From the top of the entries below through the line containing "(460, 632) = (397, 629): grey", return every line exactly as written, please, and stop there.

[SUPPLIED DATA — start]

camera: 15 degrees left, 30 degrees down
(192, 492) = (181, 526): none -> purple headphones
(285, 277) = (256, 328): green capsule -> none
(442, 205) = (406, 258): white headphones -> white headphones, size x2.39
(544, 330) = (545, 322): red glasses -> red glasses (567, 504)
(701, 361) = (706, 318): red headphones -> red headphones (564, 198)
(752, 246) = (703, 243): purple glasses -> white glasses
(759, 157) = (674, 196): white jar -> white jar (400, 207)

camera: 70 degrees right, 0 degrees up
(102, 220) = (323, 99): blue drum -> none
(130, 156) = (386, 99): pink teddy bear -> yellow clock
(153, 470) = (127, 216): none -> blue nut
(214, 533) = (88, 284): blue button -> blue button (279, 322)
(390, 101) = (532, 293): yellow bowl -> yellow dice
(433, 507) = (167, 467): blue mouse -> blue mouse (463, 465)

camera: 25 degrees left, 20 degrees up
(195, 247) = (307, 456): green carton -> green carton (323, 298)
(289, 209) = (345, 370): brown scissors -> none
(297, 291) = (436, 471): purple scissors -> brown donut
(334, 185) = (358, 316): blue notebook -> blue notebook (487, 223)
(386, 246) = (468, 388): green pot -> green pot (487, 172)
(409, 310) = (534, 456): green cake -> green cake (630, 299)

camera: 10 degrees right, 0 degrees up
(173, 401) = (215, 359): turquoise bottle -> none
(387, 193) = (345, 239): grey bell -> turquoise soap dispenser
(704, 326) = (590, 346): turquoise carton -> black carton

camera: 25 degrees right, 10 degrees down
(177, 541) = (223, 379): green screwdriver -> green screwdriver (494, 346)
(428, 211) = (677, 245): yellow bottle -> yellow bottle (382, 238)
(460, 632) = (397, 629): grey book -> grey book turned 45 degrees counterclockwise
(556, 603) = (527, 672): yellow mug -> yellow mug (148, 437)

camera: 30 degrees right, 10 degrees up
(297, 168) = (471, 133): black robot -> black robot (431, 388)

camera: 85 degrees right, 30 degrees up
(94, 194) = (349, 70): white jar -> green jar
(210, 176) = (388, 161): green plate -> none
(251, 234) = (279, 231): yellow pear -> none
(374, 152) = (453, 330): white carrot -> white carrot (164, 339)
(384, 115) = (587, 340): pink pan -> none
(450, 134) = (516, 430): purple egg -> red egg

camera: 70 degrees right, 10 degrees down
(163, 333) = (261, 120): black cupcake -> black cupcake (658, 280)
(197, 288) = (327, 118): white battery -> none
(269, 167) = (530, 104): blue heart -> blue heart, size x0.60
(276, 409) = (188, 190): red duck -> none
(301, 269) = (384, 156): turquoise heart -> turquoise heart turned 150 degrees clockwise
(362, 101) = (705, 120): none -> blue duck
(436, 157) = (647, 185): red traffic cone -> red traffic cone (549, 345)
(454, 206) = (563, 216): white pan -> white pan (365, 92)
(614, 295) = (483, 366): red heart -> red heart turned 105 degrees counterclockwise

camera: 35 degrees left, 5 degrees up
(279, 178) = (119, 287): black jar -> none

[SUPPLIED DATA — finish]

**WRITTEN SOLUTION:**
camera: 15 degrees left, 30 degrees down
(192, 492) = (181, 526): none -> purple headphones
(285, 277) = (256, 328): green capsule -> none
(442, 205) = (406, 258): white headphones -> white headphones, size x2.39
(544, 330) = (545, 322): red glasses -> red glasses (567, 504)
(701, 361) = (706, 318): red headphones -> red headphones (564, 198)
(752, 246) = (703, 243): purple glasses -> white glasses
(759, 157) = (674, 196): white jar -> white jar (400, 207)

camera: 70 degrees right, 0 degrees up
(102, 220) = (323, 99): blue drum -> none
(130, 156) = (386, 99): pink teddy bear -> yellow clock
(153, 470) = (127, 216): none -> blue nut
(214, 533) = (88, 284): blue button -> blue button (279, 322)
(390, 101) = (532, 293): yellow bowl -> yellow dice
(433, 507) = (167, 467): blue mouse -> blue mouse (463, 465)

camera: 25 degrees left, 20 degrees up
(195, 247) = (307, 456): green carton -> green carton (323, 298)
(289, 209) = (345, 370): brown scissors -> none
(297, 291) = (436, 471): purple scissors -> brown donut
(334, 185) = (358, 316): blue notebook -> blue notebook (487, 223)
(386, 246) = (468, 388): green pot -> green pot (487, 172)
(409, 310) = (534, 456): green cake -> green cake (630, 299)

camera: 10 degrees right, 0 degrees up
(173, 401) = (215, 359): turquoise bottle -> none
(387, 193) = (345, 239): grey bell -> turquoise soap dispenser
(704, 326) = (590, 346): turquoise carton -> black carton

camera: 25 degrees right, 10 degrees down
(177, 541) = (223, 379): green screwdriver -> green screwdriver (494, 346)
(428, 211) = (677, 245): yellow bottle -> yellow bottle (382, 238)
(460, 632) = (397, 629): grey book -> grey book turned 45 degrees counterclockwise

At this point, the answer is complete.